Record excerpts START

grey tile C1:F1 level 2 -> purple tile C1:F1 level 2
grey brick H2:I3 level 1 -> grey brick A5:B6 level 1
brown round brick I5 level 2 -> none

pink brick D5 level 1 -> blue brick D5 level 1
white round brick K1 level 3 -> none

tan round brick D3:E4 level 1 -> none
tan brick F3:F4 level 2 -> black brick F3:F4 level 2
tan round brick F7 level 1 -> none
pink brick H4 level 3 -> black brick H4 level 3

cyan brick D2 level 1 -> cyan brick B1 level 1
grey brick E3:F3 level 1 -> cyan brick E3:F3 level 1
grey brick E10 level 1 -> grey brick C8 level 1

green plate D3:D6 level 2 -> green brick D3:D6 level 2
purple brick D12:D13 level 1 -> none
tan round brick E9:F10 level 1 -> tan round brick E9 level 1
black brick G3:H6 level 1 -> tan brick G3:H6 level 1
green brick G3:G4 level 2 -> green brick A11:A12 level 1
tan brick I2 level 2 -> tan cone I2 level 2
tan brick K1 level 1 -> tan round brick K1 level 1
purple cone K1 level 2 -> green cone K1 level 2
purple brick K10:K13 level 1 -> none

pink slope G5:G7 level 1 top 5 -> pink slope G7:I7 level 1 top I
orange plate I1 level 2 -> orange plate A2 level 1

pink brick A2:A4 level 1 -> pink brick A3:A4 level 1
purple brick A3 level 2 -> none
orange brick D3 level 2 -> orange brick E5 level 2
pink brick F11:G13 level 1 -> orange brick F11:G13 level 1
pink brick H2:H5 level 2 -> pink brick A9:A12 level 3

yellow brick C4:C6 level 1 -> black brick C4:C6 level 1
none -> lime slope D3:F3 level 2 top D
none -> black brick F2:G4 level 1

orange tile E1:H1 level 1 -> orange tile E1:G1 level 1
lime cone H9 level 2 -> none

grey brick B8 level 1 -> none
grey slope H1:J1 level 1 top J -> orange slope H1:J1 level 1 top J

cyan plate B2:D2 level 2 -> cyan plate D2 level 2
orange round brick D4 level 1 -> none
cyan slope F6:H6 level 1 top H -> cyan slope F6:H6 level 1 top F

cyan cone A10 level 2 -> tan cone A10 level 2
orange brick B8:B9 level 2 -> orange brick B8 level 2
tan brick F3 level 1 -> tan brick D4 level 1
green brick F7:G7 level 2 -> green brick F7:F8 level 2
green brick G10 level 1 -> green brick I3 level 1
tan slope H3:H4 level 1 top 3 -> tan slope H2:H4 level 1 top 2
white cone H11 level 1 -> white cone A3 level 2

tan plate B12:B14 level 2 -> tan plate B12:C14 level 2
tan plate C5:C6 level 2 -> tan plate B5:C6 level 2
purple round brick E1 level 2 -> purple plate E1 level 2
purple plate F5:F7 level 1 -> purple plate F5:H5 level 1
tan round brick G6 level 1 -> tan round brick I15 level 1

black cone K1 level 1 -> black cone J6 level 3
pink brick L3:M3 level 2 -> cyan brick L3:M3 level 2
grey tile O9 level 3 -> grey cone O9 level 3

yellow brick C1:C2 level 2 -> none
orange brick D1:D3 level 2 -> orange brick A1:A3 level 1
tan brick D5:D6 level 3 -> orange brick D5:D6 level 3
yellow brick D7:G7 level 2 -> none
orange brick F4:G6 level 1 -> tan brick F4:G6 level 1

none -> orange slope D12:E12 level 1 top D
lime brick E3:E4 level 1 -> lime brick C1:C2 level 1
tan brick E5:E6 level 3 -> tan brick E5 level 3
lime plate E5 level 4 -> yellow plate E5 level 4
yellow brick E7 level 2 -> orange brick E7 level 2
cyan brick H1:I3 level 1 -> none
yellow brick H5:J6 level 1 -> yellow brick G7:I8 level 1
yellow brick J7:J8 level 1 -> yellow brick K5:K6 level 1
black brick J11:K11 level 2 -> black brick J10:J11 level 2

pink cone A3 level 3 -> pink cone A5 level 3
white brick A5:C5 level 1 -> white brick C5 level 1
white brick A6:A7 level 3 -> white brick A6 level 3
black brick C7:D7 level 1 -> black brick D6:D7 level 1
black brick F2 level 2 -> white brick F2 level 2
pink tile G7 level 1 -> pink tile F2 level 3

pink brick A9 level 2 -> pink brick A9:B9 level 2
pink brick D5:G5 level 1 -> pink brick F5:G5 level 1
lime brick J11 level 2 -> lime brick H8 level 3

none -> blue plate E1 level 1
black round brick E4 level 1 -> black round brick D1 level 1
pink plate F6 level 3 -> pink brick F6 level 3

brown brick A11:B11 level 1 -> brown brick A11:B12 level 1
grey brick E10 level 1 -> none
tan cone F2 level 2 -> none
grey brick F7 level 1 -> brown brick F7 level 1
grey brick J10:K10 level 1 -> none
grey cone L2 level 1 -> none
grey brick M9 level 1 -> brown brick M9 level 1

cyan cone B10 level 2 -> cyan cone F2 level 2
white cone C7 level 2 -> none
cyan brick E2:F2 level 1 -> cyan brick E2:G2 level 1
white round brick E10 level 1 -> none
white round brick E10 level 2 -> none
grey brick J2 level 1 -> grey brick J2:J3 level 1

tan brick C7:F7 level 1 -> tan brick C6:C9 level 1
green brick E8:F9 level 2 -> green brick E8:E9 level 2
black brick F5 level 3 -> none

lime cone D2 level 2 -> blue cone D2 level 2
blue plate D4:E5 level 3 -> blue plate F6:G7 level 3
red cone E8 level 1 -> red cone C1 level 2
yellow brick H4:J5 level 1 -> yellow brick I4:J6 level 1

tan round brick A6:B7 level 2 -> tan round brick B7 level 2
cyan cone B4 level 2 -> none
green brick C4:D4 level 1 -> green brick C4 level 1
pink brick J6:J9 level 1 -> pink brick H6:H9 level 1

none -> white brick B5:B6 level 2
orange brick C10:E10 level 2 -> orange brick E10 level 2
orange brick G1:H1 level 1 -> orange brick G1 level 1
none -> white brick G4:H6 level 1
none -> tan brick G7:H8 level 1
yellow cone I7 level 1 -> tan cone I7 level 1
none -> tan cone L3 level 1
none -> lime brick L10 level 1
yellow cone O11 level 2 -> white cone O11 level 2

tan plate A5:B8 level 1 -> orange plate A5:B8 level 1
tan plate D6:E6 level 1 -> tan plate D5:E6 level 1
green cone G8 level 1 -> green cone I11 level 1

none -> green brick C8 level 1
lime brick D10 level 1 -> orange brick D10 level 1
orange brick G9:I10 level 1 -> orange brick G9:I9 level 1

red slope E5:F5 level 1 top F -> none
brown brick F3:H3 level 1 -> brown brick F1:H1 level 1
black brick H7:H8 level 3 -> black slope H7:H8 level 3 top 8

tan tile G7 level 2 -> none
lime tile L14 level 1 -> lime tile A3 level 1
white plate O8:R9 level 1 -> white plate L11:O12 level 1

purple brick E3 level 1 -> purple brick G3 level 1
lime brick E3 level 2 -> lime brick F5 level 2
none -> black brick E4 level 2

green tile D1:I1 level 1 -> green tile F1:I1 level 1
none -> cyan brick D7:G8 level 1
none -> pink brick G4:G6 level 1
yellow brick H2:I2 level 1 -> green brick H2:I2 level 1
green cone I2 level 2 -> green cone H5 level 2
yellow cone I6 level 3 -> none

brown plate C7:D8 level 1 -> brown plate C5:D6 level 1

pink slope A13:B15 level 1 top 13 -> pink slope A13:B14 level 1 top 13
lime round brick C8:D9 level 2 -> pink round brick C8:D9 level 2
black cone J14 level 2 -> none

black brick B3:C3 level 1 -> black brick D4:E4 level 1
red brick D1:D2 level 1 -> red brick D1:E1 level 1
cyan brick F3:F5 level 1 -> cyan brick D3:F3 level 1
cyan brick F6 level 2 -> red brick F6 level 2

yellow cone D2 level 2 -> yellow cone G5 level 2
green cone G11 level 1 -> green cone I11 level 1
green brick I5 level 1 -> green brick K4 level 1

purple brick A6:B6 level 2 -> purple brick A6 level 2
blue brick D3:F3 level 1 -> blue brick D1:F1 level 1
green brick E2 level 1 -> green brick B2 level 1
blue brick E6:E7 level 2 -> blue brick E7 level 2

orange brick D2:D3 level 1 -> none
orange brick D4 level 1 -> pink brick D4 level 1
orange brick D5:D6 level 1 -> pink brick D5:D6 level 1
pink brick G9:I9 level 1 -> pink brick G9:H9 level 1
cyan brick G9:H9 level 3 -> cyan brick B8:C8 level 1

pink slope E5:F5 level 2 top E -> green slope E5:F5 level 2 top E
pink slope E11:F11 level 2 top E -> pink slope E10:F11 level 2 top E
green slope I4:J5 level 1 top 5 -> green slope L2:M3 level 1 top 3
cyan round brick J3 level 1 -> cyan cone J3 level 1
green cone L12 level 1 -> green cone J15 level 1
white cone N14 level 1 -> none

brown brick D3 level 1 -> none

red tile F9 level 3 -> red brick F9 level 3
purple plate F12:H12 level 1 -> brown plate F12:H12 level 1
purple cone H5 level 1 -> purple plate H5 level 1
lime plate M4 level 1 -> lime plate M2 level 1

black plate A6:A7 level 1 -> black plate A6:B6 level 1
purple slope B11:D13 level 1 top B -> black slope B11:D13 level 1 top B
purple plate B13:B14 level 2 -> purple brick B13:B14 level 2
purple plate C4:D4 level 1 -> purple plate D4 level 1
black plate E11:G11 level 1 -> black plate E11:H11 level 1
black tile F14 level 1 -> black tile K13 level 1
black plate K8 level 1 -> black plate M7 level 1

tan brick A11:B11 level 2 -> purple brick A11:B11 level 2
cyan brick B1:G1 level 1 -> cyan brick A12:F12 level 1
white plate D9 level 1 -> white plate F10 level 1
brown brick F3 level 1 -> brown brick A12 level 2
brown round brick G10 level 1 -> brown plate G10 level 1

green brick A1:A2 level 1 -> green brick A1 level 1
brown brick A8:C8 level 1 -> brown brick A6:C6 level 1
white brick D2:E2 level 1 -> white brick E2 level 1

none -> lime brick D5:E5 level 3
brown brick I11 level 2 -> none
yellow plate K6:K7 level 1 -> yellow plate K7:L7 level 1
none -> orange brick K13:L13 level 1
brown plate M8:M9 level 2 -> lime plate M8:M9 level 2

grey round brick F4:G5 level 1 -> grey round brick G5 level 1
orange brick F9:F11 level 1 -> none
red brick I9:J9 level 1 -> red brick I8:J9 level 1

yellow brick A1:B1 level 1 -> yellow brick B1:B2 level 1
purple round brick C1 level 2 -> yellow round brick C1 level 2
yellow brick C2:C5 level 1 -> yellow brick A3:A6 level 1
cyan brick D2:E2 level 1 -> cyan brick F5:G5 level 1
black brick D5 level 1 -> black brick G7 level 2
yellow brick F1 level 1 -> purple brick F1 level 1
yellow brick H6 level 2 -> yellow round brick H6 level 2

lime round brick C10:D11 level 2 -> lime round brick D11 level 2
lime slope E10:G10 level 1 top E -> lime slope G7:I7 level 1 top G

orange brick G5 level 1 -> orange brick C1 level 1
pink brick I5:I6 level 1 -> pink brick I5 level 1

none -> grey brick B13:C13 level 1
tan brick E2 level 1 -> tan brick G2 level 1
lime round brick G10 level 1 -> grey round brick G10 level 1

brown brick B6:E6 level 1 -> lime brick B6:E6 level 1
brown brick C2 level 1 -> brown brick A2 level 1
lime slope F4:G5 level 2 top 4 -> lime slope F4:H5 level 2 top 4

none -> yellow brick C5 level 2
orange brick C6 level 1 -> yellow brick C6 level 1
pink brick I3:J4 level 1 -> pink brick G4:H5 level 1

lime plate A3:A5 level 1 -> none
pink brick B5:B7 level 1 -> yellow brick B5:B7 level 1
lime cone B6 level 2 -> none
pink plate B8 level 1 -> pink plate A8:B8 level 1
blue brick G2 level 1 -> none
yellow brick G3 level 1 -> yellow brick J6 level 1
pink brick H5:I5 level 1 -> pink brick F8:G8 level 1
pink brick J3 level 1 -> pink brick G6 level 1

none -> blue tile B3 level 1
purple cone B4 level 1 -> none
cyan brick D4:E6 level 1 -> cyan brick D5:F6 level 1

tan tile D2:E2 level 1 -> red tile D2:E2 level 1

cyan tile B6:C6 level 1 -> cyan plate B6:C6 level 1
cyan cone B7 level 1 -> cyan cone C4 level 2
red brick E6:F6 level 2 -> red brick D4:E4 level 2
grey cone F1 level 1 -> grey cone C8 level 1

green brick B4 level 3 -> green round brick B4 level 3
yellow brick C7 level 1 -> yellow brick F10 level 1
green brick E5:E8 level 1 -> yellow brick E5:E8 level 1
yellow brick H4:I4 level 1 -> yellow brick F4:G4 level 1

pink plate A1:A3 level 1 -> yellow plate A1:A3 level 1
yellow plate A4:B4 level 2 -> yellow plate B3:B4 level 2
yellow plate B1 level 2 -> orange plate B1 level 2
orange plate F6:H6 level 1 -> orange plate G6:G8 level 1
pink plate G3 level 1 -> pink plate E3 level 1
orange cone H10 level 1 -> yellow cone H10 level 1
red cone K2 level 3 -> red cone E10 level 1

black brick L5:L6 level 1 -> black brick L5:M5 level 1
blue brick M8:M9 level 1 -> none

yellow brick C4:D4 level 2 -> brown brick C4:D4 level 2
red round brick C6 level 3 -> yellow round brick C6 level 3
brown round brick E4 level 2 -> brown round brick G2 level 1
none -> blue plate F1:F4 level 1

Record excerpts END

> [Task prompt]:
Once you reach the line with "green cone L12" in the data above, copy it and every line after it exactly, up to and including the line with "purple plate F12:H12".

> [Expected output]:
green cone L12 level 1 -> green cone J15 level 1
white cone N14 level 1 -> none

brown brick D3 level 1 -> none

red tile F9 level 3 -> red brick F9 level 3
purple plate F12:H12 level 1 -> brown plate F12:H12 level 1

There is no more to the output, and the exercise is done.